Before and after difference data
^^^^^^^^
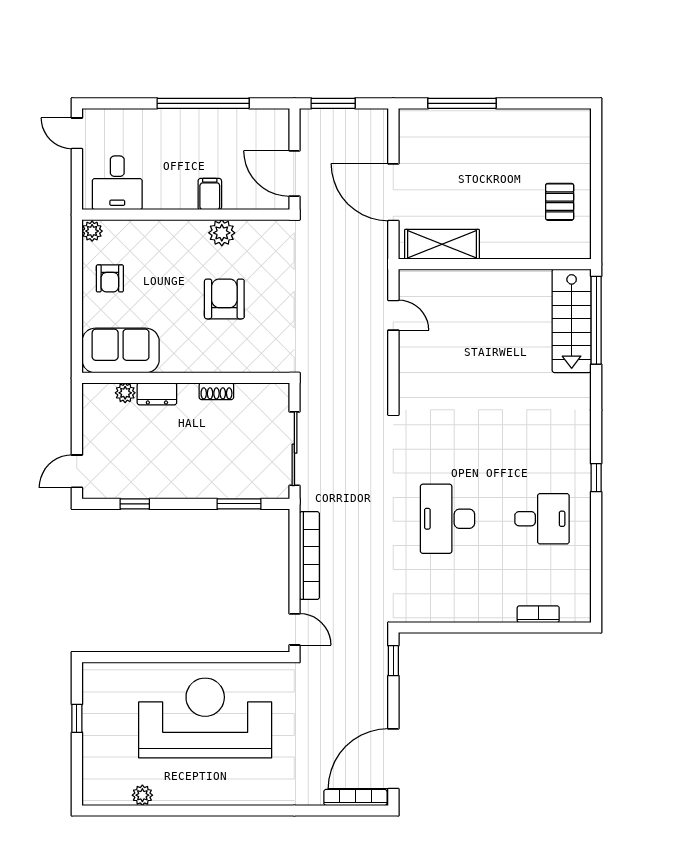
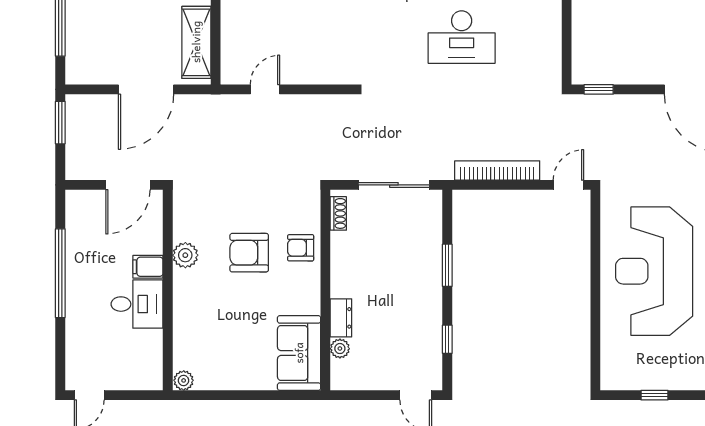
window: (333, 103) -> (60, 123), moved
desk: (117, 183) -> (137, 304), moved
armchair: (110, 278) -> (301, 248), moved, turned 180
shoe rack: (216, 391) -> (338, 213), moved
window: (239, 504) -> (447, 265), moved

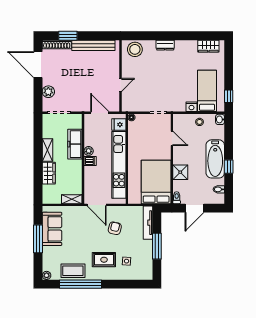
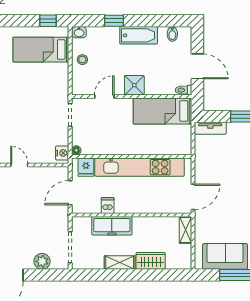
door: (120, 85) -> (19, 165), moved
nightstand: (191, 107) -> (62, 153), moved
plant: (89, 151) -> (121, 208), removed
bathtub: (215, 159) -> (139, 35), width x0.73, depth x0.73
dishwasher: (90, 161) -> (108, 206), moved
window: (229, 167) -> (114, 21), moved
shower: (180, 172) -> (134, 85), moved
bed: (156, 182) -> (162, 111), width x0.67
tv unit: (148, 223) -> (210, 128), width x0.71
armchair: (115, 228) -> (224, 173), removed

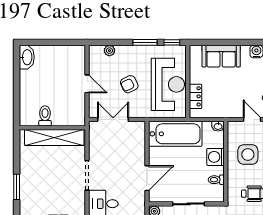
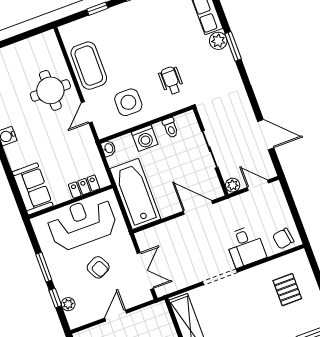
window: (172, 42) -> (55, 298), moved
sofa: (221, 56) -> (33, 189), moved
double door: (113, 120) -> (145, 271), swing flipped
^^^^^^^^
Return each line of the records above in which the word "width" occurs.

- **Answer box**:
bathtub: (215, 159) -> (139, 35), width x0.73, depth x0.73
bed: (156, 182) -> (162, 111), width x0.67
tv unit: (148, 223) -> (210, 128), width x0.71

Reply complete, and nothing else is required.